Where the data below has the string "diode", return the whole line.

========

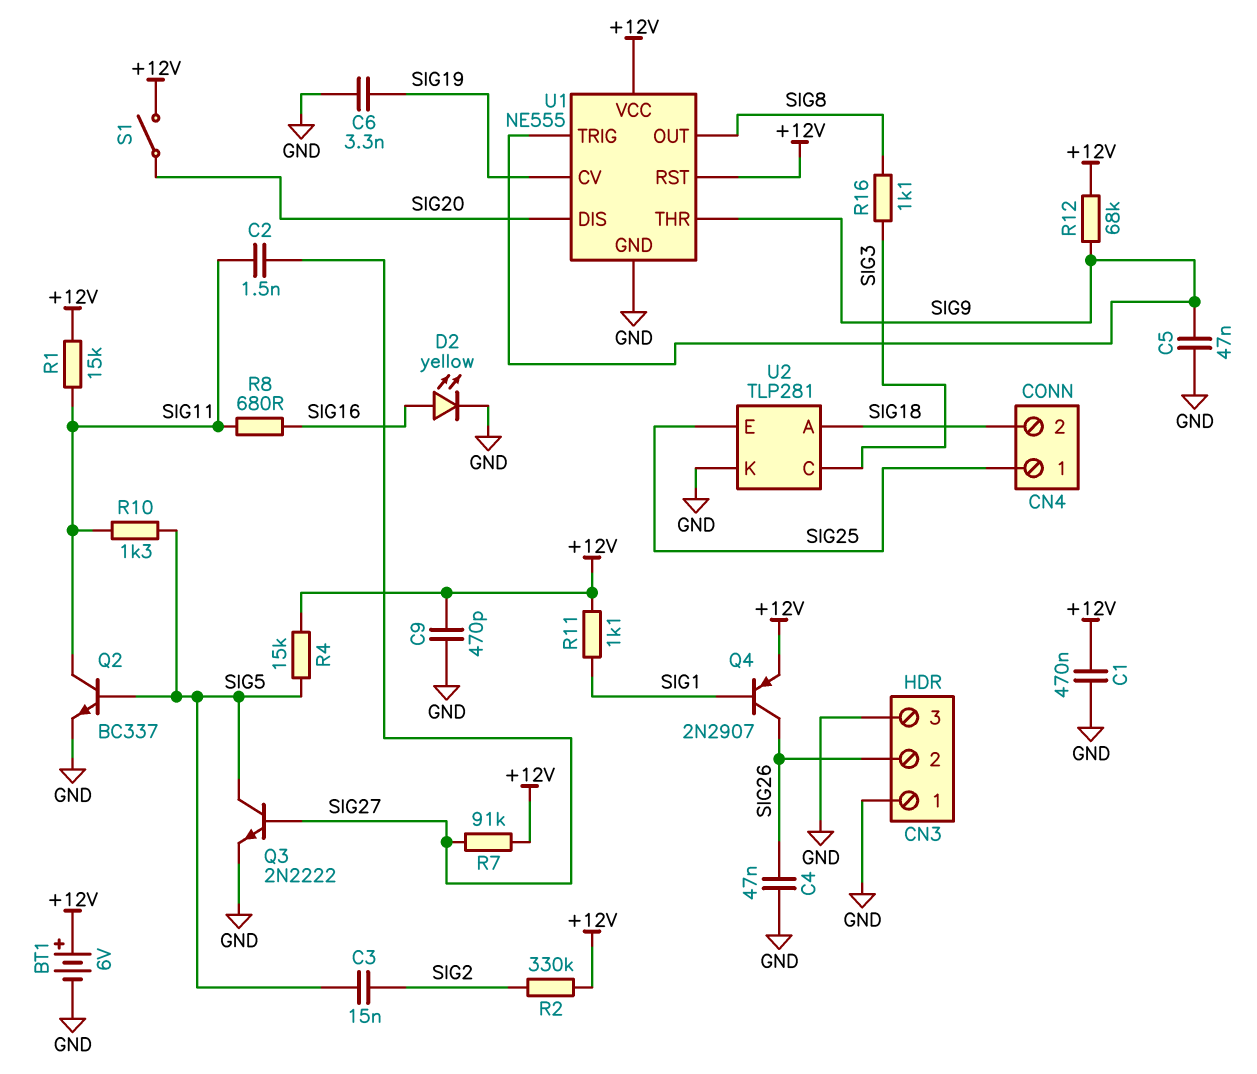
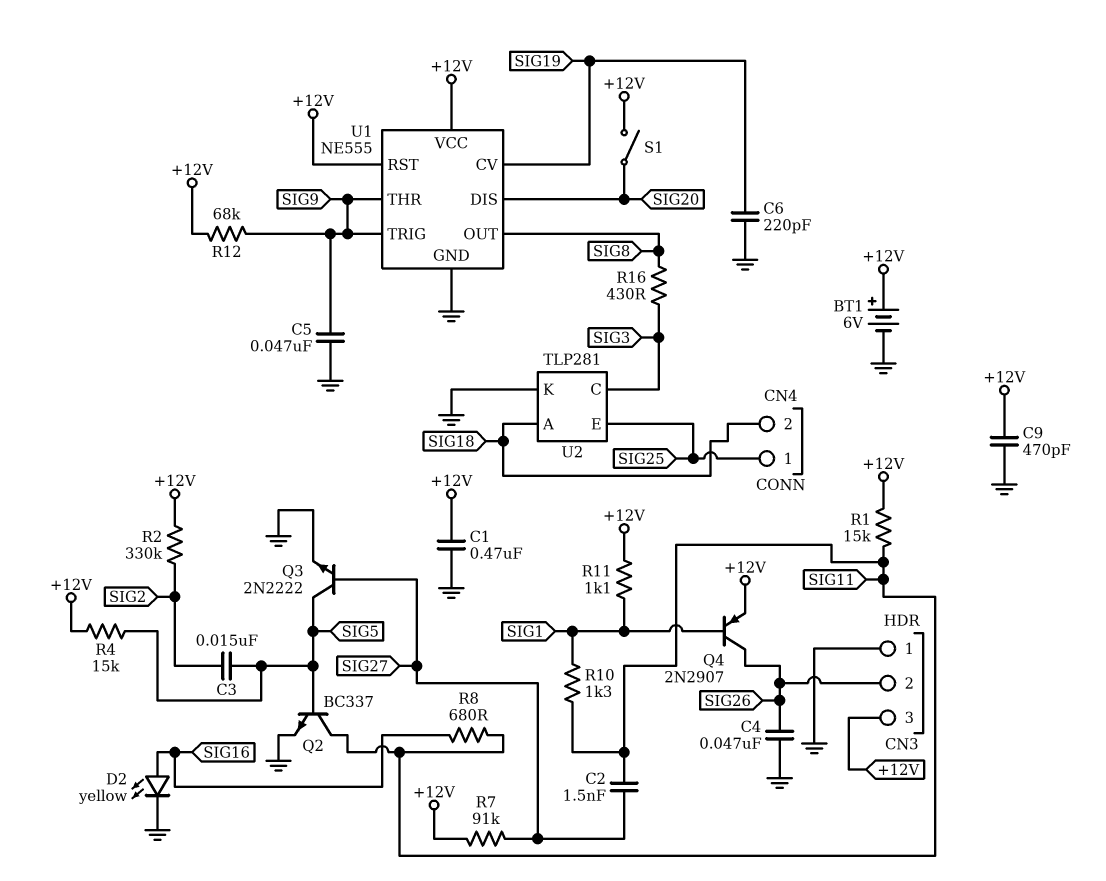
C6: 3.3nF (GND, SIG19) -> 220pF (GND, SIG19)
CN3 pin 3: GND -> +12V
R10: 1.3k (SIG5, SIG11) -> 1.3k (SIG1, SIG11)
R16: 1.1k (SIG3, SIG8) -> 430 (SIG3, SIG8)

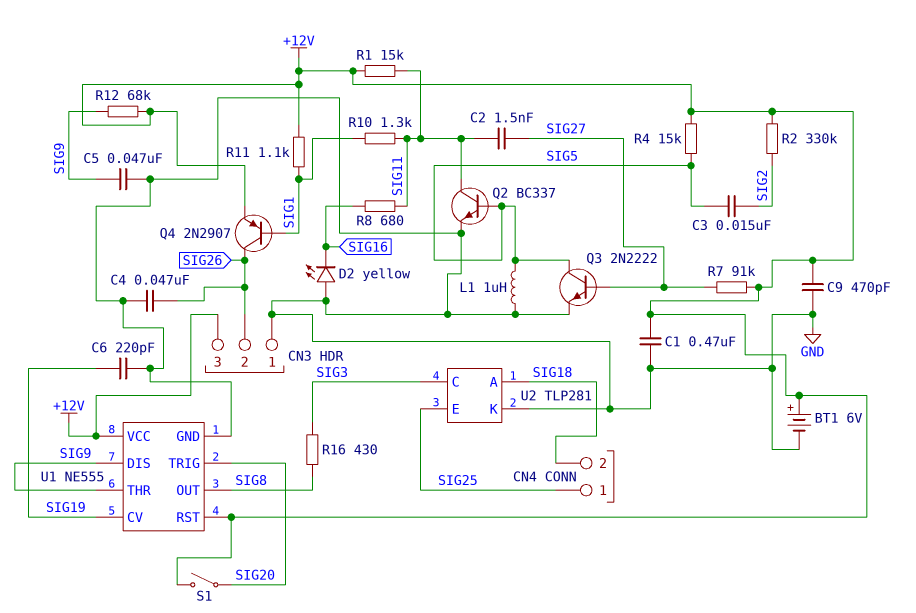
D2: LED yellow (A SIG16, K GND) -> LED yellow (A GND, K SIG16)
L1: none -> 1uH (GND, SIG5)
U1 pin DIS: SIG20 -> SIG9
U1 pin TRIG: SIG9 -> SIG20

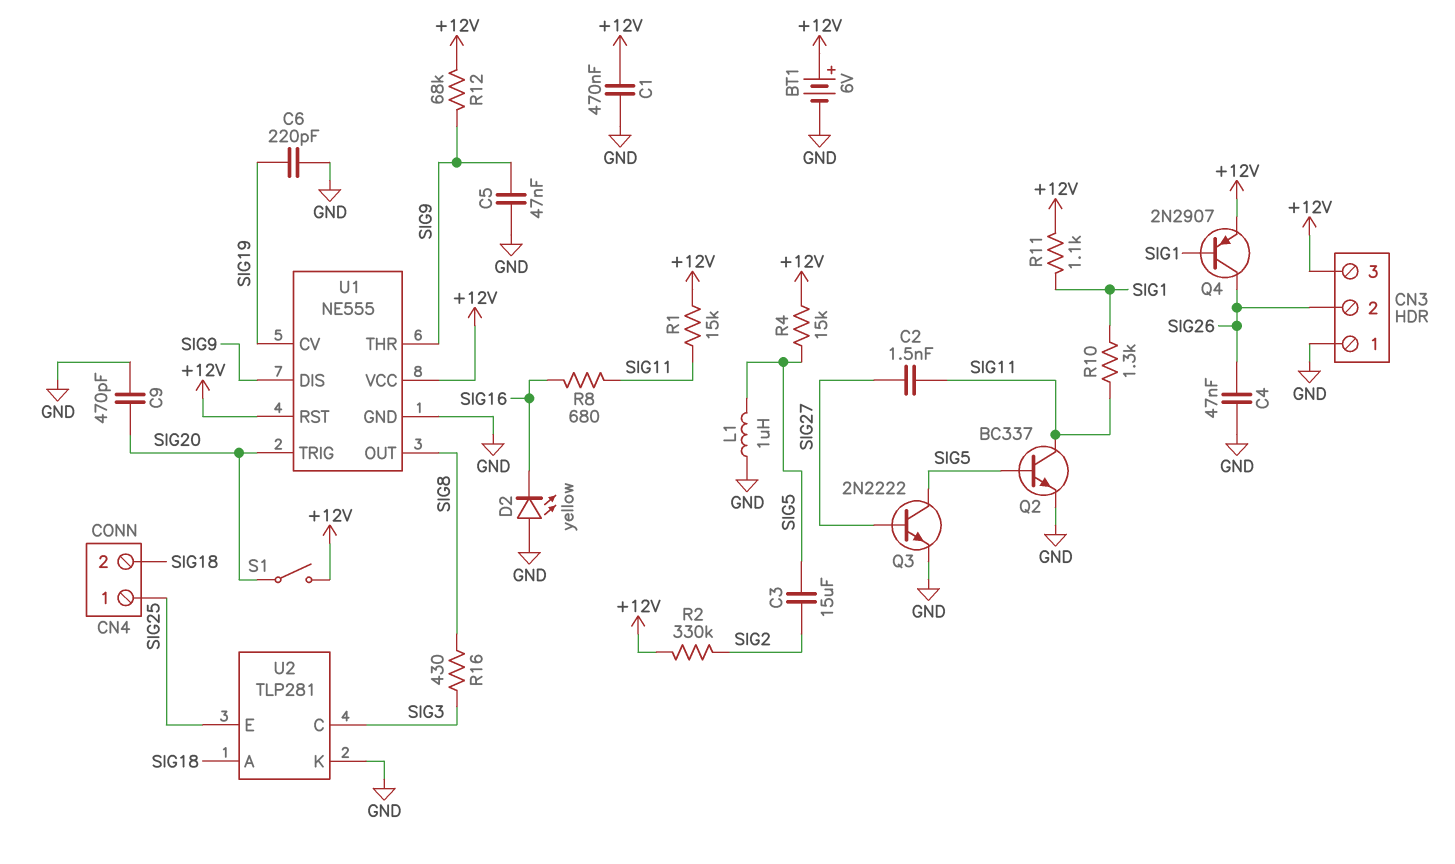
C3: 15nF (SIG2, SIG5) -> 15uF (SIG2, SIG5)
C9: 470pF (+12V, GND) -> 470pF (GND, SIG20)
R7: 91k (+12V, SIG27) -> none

========

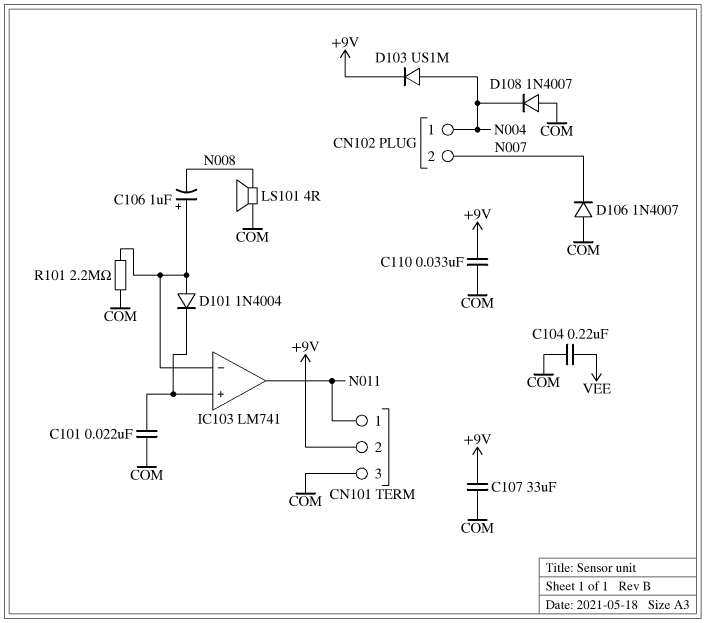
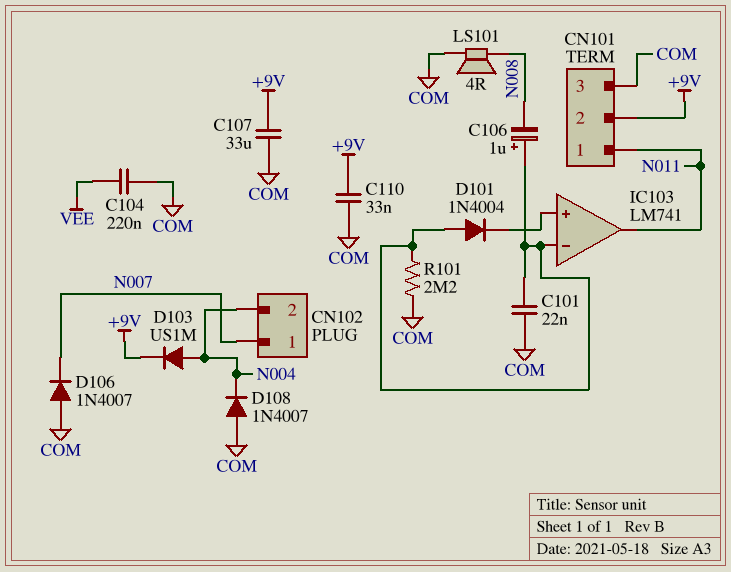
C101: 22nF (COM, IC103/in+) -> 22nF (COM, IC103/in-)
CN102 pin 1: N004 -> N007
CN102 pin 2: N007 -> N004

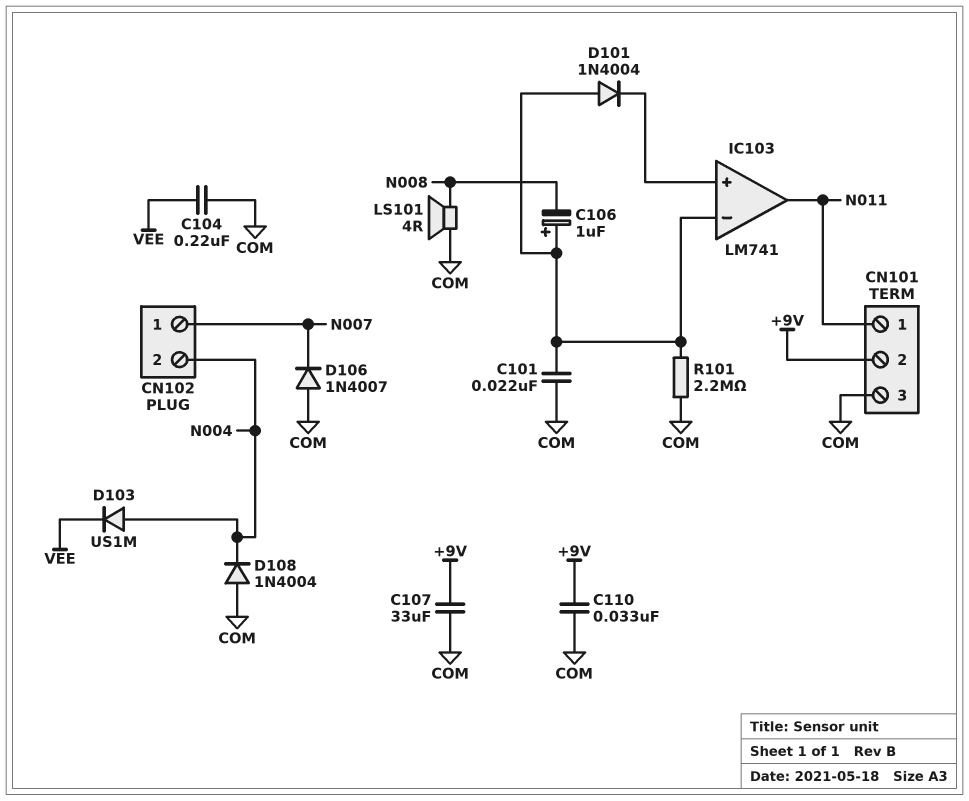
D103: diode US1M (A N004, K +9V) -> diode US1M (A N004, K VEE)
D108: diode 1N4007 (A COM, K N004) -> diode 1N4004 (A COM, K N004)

========

__Solution for this exercise__
D103: diode US1M (A N004, K +9V) -> diode US1M (A N004, K VEE)
D108: diode 1N4007 (A COM, K N004) -> diode 1N4004 (A COM, K N004)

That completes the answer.